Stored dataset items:

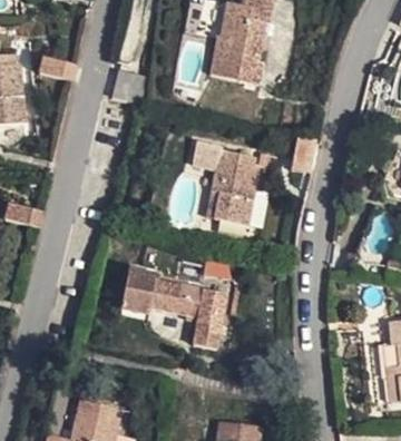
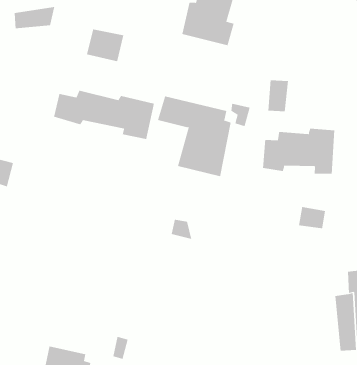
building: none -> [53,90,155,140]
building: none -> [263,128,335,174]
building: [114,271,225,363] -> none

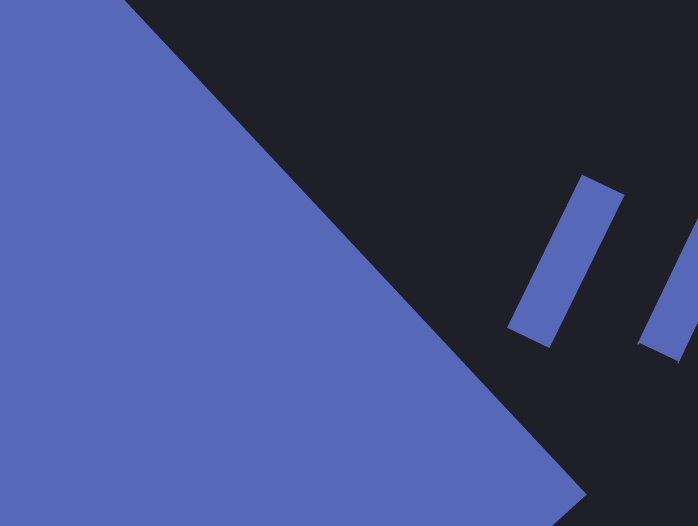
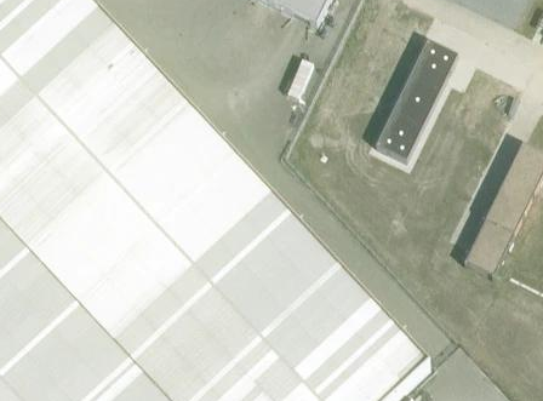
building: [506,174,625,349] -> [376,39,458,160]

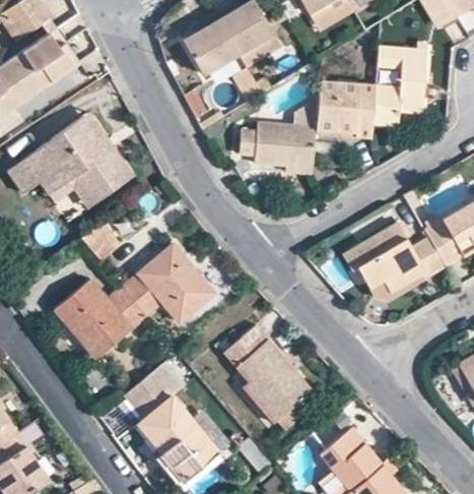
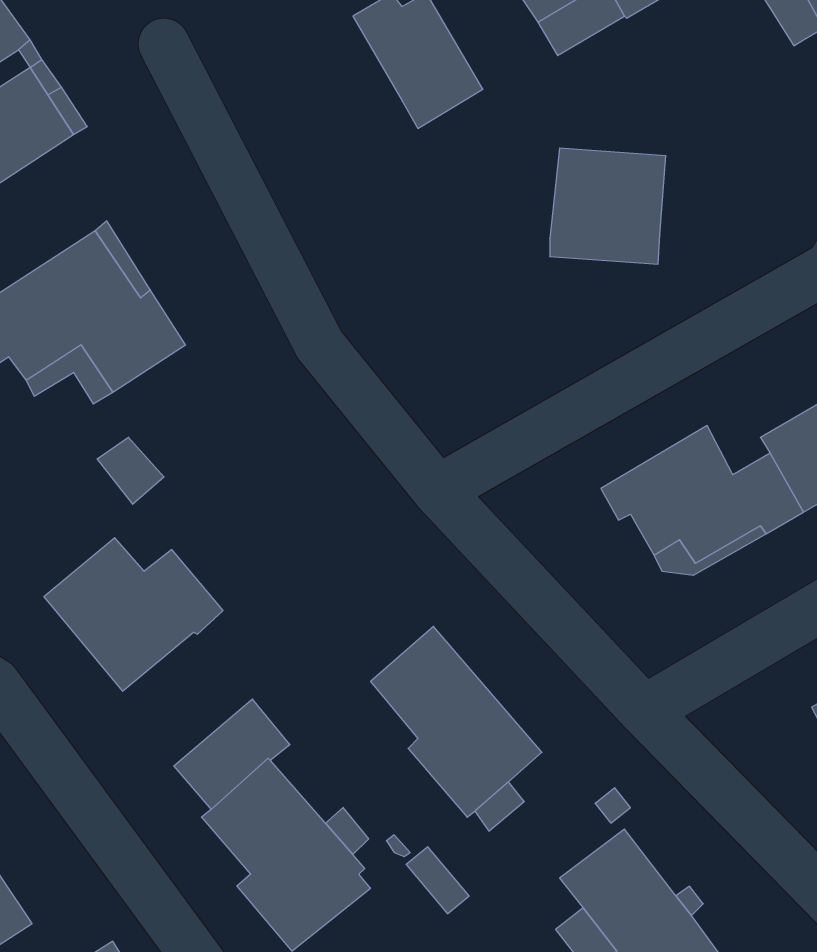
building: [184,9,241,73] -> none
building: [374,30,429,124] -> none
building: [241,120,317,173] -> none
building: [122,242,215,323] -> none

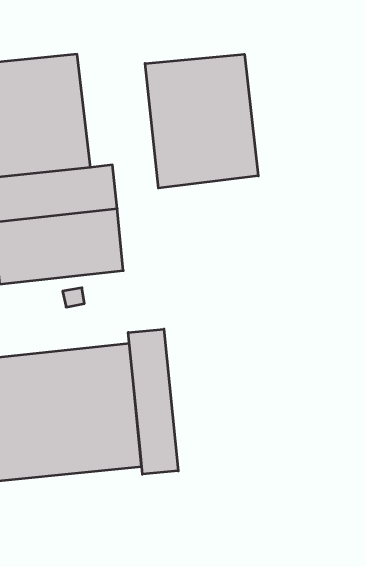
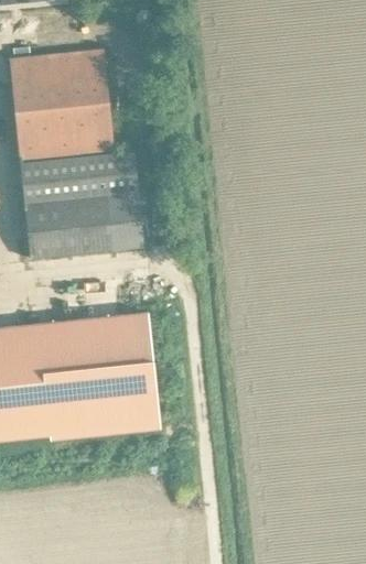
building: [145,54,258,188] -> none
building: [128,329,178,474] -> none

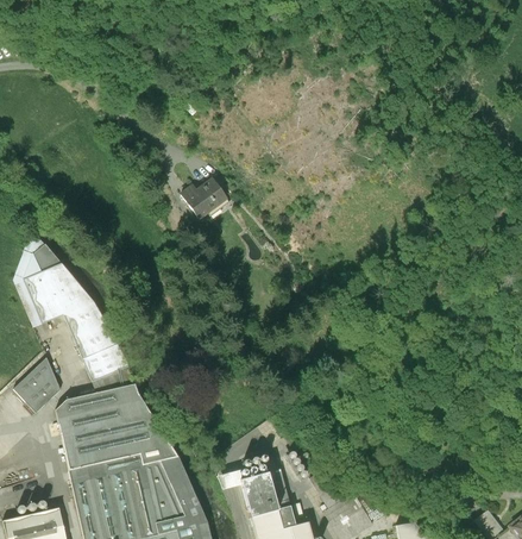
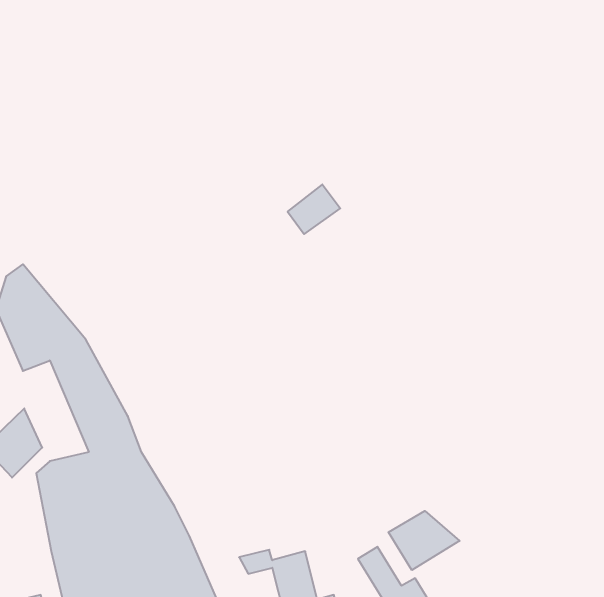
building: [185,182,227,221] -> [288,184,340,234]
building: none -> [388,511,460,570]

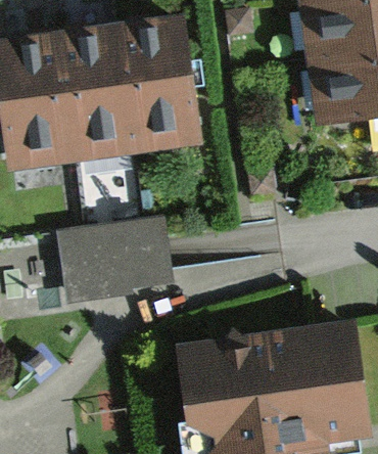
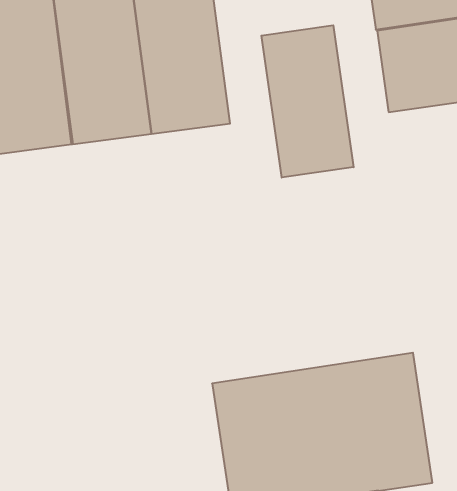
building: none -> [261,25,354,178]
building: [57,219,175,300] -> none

### Task instructions:
Please give an exact printout of all the records, pictures aside.

### Solved problem:
building: none -> [53,90,155,140]
building: none -> [263,128,335,174]
building: [114,271,225,363] -> none

building: [506,174,625,349] -> [376,39,458,160]

building: [184,9,241,73] -> none
building: [374,30,429,124] -> none
building: [241,120,317,173] -> none
building: [122,242,215,323] -> none

building: [145,54,258,188] -> none
building: [128,329,178,474] -> none

building: [185,182,227,221] -> [288,184,340,234]
building: none -> [388,511,460,570]

building: none -> [261,25,354,178]
building: [57,219,175,300] -> none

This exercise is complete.